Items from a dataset
Segment Open
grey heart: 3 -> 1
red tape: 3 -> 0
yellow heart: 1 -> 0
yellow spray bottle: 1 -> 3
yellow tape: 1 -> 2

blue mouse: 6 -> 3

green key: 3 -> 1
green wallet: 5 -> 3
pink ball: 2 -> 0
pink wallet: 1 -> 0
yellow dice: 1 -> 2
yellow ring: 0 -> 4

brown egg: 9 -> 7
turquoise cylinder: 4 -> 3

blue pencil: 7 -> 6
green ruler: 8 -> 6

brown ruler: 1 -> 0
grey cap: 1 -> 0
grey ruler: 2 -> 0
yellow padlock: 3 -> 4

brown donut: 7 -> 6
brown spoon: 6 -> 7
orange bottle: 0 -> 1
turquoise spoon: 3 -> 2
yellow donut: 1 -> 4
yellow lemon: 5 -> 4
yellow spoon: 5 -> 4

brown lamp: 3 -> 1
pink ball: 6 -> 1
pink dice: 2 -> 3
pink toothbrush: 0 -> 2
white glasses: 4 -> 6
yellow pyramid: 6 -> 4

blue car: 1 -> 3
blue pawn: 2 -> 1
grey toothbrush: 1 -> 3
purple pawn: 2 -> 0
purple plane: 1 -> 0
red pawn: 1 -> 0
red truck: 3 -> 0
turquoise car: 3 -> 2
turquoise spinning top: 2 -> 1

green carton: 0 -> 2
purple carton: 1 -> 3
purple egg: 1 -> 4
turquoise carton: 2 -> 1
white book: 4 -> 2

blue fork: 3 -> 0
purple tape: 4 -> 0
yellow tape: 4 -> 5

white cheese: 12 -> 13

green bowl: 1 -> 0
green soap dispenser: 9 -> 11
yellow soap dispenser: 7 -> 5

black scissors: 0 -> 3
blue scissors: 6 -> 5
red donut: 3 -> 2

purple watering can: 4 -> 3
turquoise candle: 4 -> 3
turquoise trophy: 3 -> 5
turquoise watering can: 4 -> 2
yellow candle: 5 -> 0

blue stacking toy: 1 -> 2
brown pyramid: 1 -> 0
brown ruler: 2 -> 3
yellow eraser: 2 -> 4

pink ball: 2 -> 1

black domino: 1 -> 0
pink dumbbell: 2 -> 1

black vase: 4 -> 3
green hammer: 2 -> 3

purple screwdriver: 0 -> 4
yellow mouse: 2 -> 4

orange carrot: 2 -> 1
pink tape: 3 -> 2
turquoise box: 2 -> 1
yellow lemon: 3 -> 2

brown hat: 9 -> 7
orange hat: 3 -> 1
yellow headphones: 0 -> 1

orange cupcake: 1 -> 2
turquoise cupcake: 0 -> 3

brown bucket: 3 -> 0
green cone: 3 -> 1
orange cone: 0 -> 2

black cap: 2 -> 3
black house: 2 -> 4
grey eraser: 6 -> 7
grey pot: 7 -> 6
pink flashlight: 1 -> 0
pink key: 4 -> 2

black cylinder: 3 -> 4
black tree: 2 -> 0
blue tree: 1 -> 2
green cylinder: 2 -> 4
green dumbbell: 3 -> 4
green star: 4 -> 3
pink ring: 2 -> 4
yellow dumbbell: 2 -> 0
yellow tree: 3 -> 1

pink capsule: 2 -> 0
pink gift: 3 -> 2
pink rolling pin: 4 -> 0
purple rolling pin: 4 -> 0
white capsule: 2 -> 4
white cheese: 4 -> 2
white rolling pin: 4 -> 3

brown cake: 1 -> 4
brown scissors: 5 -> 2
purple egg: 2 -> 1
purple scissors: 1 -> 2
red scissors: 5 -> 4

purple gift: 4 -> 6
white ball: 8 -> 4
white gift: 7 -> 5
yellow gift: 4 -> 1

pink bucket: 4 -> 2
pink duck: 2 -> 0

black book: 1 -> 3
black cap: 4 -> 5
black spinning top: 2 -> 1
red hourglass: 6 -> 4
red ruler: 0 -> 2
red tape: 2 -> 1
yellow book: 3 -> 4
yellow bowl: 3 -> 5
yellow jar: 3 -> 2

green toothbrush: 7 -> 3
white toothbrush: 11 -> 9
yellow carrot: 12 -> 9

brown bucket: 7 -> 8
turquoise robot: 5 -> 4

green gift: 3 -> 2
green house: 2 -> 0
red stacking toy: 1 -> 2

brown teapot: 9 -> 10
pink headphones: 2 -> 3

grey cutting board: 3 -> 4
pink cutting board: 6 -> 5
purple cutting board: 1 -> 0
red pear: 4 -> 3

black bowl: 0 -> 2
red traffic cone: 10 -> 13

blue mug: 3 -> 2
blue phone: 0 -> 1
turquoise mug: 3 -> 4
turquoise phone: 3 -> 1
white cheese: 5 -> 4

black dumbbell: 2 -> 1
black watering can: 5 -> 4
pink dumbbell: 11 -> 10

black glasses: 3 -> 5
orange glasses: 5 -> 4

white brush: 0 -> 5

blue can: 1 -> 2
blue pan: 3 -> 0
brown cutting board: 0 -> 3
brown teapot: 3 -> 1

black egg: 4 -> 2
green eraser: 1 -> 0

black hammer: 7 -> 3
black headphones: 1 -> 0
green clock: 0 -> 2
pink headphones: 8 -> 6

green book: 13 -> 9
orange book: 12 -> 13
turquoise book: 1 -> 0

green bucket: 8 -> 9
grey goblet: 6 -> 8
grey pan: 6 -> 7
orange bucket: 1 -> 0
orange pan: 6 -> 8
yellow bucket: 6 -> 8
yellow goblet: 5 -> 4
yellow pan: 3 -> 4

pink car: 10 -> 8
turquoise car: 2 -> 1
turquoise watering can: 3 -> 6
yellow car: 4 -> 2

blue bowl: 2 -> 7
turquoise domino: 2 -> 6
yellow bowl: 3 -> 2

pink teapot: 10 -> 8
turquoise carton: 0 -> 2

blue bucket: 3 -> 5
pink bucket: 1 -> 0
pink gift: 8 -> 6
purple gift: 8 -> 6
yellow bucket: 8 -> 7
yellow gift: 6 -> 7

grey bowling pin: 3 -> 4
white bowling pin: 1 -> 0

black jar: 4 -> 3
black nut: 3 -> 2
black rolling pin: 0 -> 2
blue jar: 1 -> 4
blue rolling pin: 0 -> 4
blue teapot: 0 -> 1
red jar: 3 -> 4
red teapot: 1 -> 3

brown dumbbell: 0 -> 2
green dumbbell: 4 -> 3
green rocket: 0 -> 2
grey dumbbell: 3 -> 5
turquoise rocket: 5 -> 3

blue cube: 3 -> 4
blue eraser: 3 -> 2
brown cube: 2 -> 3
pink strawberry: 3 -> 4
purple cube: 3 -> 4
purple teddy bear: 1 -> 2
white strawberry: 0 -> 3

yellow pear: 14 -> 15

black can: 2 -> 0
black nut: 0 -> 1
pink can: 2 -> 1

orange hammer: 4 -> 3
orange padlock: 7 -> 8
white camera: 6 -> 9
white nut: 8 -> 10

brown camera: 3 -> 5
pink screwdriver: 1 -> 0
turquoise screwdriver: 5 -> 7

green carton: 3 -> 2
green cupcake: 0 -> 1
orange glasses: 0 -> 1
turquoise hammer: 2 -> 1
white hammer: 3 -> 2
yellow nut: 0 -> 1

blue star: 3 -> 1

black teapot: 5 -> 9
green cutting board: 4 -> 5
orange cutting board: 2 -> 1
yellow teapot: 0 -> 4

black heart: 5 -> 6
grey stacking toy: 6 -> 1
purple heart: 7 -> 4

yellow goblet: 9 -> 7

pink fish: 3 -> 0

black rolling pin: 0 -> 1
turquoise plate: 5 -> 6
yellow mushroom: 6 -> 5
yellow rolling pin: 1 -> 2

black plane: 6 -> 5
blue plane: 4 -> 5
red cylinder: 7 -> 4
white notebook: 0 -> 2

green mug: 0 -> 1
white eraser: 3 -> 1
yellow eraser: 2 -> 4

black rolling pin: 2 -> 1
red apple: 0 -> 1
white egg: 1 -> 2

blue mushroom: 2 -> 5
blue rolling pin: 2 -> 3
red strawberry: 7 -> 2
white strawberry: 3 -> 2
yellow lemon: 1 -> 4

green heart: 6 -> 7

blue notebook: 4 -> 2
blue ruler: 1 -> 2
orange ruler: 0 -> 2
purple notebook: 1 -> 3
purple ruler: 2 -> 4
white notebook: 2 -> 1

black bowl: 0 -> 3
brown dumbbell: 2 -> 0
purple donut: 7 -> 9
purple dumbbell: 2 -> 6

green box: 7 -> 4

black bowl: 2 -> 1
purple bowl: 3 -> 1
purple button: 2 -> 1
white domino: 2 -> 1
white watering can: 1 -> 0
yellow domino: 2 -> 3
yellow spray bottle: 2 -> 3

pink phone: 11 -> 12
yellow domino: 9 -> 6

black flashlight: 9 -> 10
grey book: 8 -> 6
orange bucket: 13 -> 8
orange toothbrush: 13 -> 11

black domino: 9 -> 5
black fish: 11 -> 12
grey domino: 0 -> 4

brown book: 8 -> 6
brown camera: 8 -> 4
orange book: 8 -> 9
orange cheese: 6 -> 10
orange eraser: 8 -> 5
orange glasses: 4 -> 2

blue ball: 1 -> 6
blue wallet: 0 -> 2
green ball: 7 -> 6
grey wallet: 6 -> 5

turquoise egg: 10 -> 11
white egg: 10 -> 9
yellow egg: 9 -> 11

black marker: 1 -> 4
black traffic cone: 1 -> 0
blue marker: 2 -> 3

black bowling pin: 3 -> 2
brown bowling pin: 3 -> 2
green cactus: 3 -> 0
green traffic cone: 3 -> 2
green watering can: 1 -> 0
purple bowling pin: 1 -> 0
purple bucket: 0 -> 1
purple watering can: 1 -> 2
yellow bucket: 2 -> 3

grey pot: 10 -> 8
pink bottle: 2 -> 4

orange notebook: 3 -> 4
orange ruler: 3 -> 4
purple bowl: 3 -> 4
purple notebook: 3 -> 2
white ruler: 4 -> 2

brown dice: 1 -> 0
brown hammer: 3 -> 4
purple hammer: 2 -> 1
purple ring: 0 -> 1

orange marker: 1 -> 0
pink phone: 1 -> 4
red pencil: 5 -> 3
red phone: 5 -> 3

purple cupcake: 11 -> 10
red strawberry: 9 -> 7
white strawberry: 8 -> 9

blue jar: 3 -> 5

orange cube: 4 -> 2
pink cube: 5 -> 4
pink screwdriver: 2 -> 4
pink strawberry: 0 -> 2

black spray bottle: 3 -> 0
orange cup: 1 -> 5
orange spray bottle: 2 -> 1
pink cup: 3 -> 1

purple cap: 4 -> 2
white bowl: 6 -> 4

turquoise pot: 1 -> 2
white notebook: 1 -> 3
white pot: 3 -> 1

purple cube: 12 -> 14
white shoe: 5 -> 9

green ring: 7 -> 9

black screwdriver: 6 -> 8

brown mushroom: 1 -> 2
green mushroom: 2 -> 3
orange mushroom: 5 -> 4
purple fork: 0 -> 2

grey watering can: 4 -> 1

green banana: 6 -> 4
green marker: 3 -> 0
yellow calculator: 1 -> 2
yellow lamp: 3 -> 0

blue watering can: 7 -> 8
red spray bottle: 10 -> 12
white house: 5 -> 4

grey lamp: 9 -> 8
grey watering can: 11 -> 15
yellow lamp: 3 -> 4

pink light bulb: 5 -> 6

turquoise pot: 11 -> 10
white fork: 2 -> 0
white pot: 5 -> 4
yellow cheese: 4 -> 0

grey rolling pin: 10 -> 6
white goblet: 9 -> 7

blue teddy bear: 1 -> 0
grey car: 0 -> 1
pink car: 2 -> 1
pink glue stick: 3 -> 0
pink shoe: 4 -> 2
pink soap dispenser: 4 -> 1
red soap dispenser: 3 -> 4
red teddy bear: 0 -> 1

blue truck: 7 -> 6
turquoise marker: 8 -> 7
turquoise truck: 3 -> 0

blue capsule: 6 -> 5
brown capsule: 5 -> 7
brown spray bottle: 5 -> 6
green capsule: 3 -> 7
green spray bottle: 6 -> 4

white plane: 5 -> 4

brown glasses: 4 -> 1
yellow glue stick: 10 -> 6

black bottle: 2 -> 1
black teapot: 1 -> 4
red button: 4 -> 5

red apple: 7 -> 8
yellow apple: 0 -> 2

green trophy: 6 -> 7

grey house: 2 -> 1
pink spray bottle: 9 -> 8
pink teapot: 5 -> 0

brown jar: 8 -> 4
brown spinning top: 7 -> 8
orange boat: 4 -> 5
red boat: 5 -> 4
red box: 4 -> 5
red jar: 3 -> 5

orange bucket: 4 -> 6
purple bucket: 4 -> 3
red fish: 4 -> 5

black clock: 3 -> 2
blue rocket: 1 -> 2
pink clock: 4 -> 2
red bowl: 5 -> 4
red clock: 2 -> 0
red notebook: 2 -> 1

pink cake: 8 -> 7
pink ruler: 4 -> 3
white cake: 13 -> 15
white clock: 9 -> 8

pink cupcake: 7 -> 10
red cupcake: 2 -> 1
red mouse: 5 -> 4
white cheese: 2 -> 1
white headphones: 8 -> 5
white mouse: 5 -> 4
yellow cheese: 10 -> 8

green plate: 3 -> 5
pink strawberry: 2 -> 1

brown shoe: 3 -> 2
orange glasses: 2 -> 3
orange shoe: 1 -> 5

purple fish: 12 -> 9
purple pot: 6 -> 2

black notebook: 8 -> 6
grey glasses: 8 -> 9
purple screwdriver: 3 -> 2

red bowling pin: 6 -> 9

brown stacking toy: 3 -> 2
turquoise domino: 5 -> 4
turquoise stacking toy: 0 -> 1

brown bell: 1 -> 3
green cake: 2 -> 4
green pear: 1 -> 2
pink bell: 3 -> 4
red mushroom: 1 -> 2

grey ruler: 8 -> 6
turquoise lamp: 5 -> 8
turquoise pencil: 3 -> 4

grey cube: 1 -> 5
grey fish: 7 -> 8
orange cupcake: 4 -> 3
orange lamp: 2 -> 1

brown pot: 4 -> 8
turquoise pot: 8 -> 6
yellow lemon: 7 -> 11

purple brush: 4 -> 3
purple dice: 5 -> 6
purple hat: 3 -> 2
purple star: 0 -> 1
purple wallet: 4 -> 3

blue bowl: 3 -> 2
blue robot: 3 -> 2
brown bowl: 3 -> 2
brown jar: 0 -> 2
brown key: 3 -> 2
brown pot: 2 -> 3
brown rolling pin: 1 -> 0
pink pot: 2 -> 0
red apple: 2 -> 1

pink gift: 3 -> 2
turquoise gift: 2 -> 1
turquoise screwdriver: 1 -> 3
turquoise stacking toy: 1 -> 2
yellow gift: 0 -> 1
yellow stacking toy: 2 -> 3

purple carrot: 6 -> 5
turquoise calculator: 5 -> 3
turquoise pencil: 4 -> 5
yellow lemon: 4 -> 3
Segment Closed
__Work instruction__: Show every line in the records above that contains the word "eraser".

__Output__:
yellow eraser: 2 -> 4
grey eraser: 6 -> 7
green eraser: 1 -> 0
blue eraser: 3 -> 2
white eraser: 3 -> 1
yellow eraser: 2 -> 4
orange eraser: 8 -> 5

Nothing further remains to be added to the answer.